■ Directions ■
Within the records, find every line that includes the word "white" and copy it.

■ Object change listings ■

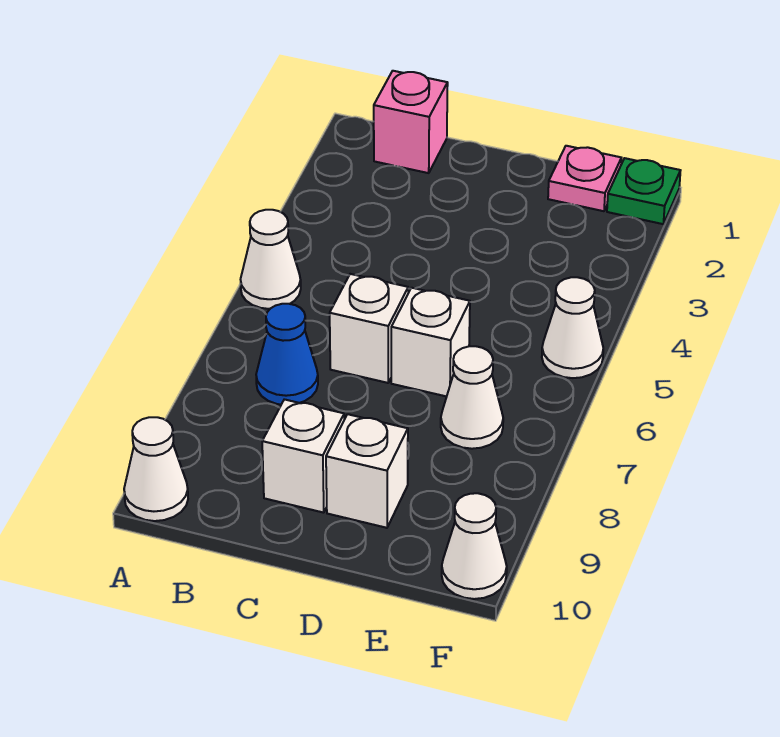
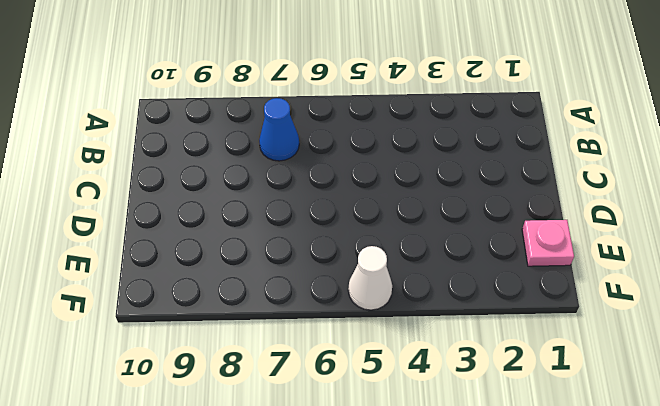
none -> white cone A5 level 1
none -> white cone A10 level 1
none -> pink brick B1 level 1

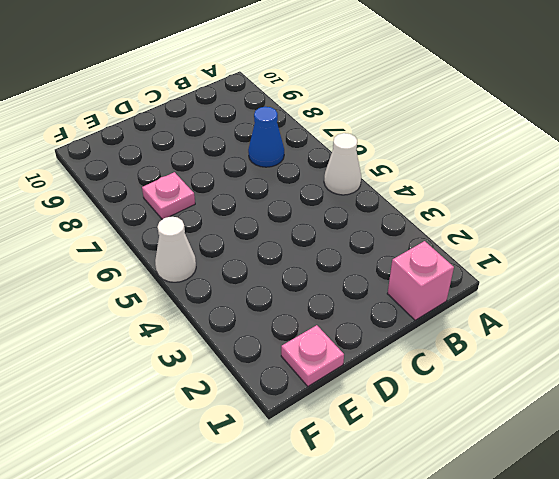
pink plate E7 level 1 -> white cone E7 level 1
none -> white cone A10 level 1
none -> white brick C6 level 1
none -> white brick C9 level 1

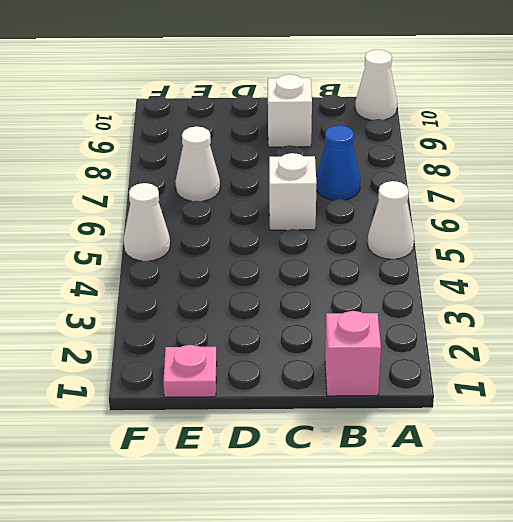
none -> white brick D6 level 1
none -> white brick D9 level 1
none -> green plate F1 level 1

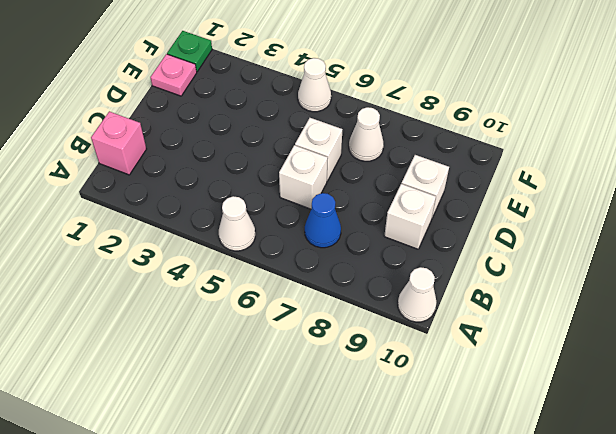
none -> white cone F10 level 1

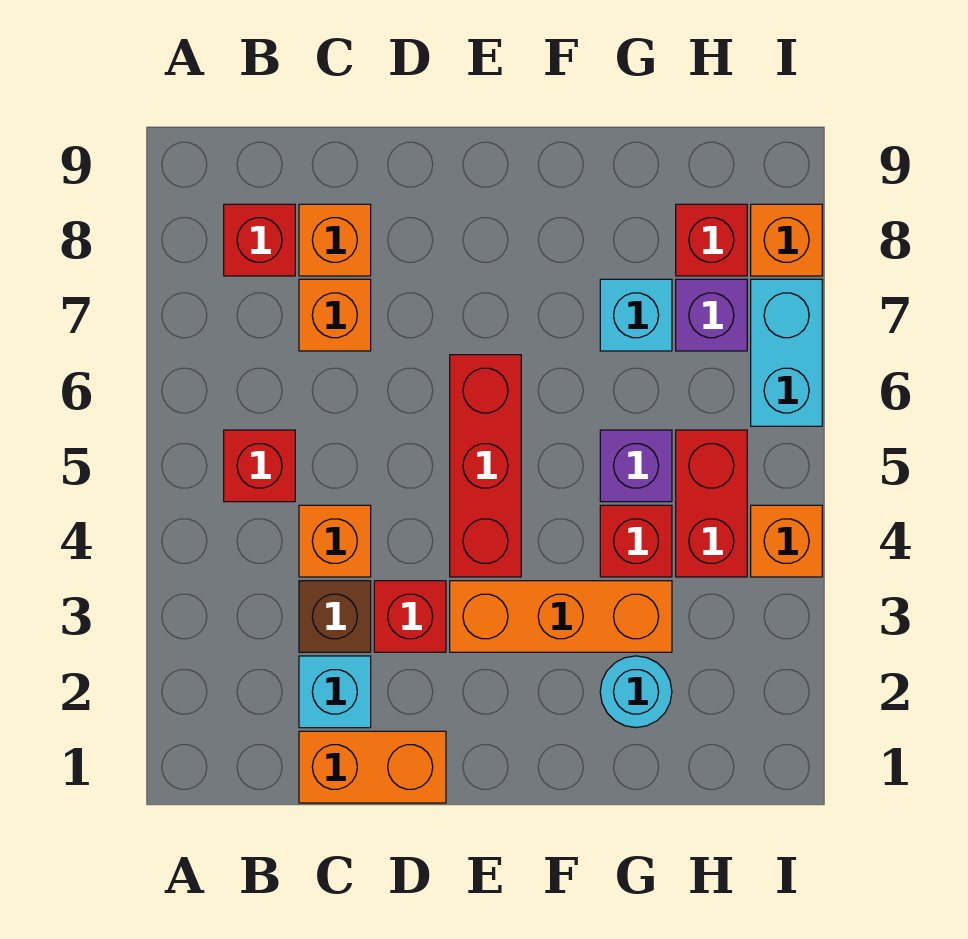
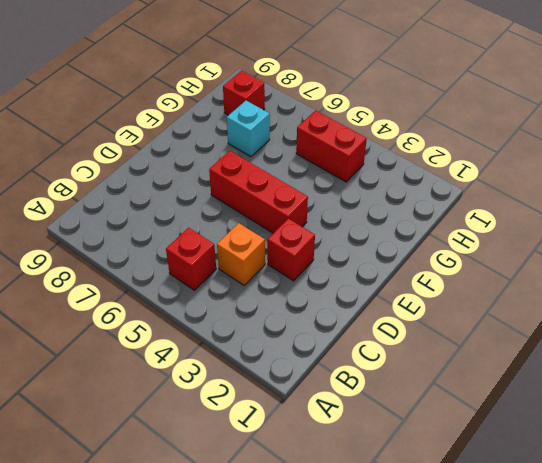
none -> red brick B8 level 1
none -> orange brick C1:D1 level 1
none -> cyan brick C2 level 1

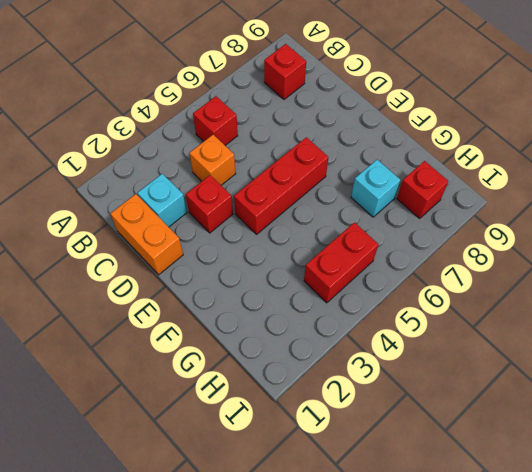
none -> brown brick C3 level 1
none -> orange brick C7 level 1
none -> orange brick C8 level 1

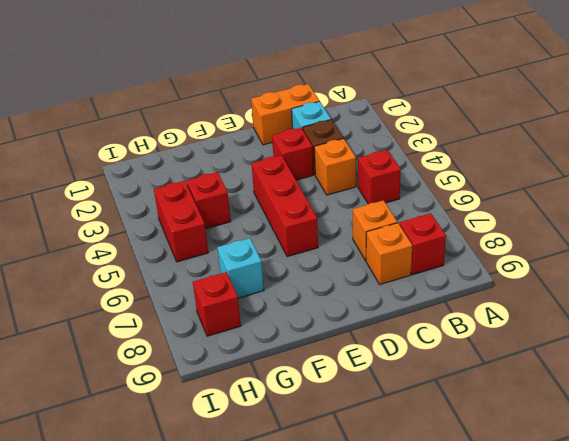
none -> orange brick E3:G3 level 1
none -> cyan round brick G2 level 1
none -> purple brick G5 level 1

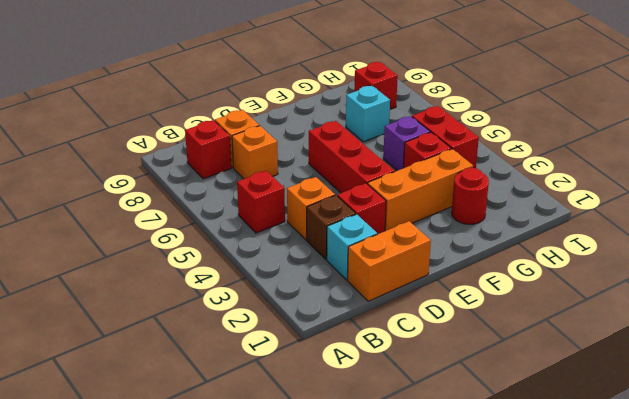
red round brick G2 level 1 -> cyan round brick G2 level 1
none -> purple brick H7 level 1
none -> orange brick I4 level 1
none -> cyan brick I6:I7 level 1

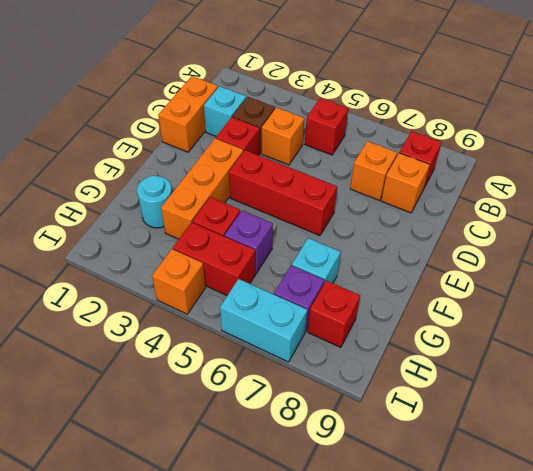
none -> orange brick I8 level 1

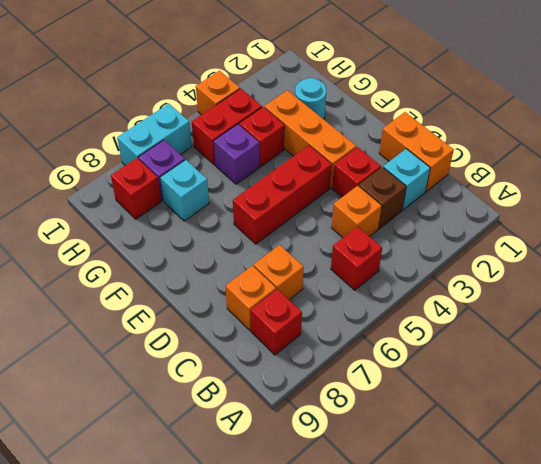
none -> orange brick I8 level 1

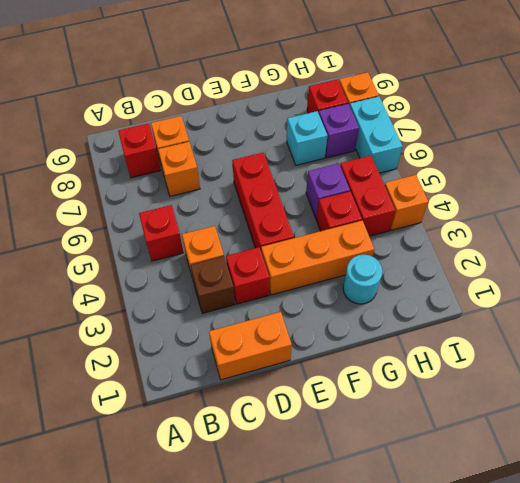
none -> cyan brick C2 level 1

■ Answer section ■
none -> white cone A5 level 1
none -> white cone A10 level 1
pink plate E7 level 1 -> white cone E7 level 1
none -> white cone A10 level 1
none -> white brick C6 level 1
none -> white brick C9 level 1
none -> white brick D6 level 1
none -> white brick D9 level 1
none -> white cone F10 level 1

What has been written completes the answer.